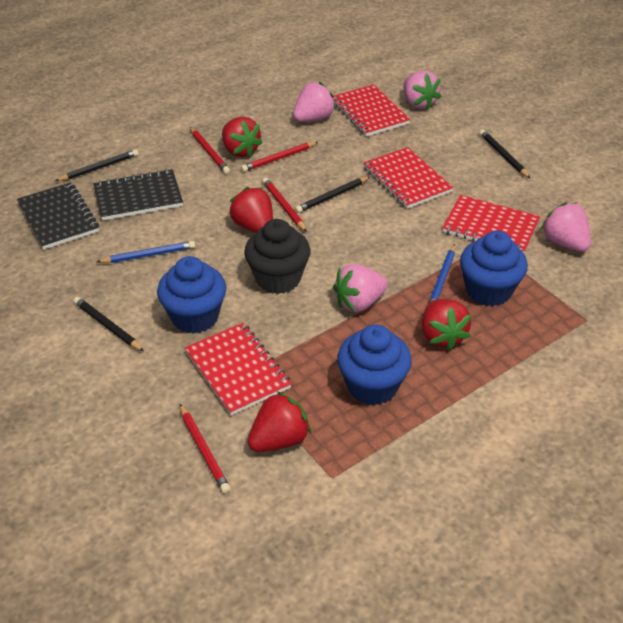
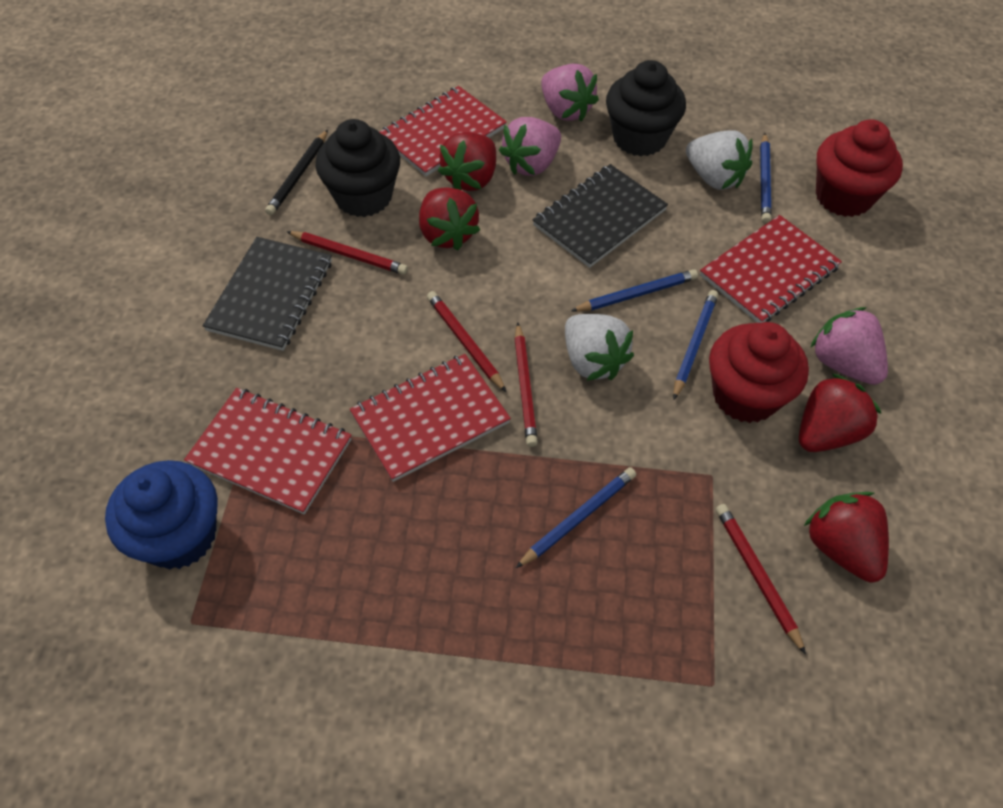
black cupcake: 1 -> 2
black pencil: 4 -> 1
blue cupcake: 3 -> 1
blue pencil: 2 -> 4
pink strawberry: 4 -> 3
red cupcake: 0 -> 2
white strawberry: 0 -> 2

------------------------

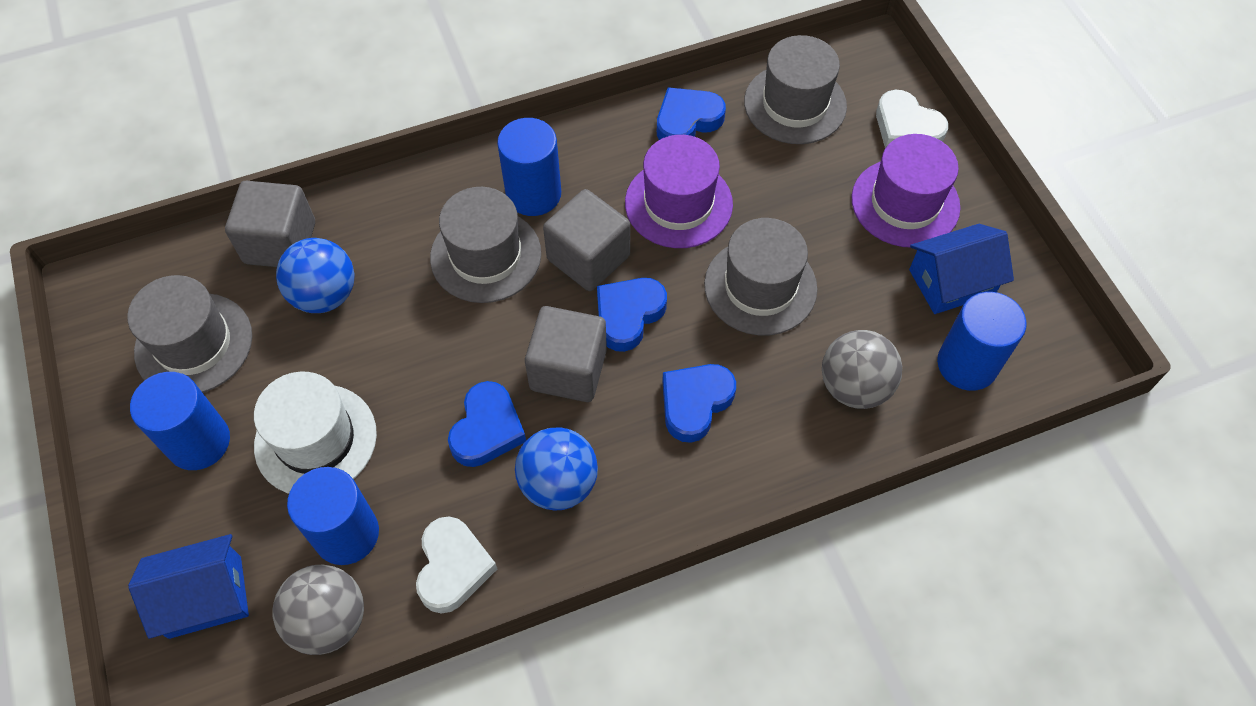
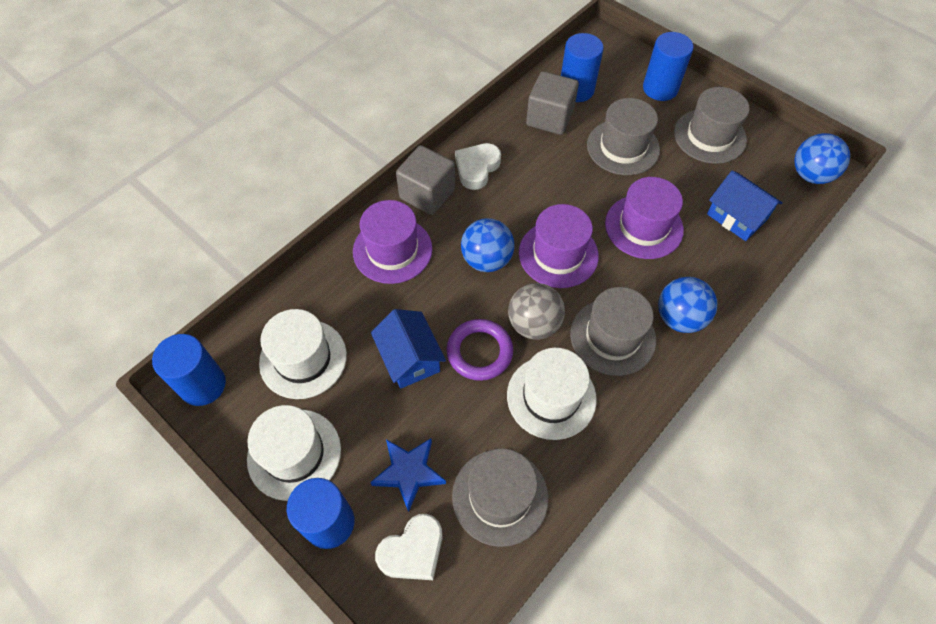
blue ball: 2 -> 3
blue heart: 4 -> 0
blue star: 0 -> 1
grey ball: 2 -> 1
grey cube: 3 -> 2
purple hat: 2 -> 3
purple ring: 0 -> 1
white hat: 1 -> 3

------------------------

(What you will do):
Output the lines of the records above exactly as they appear, from the line containing "grey cube: 3 -> 2" through the line containing "white hat: 1 -> 3".

(Result below):
grey cube: 3 -> 2
purple hat: 2 -> 3
purple ring: 0 -> 1
white hat: 1 -> 3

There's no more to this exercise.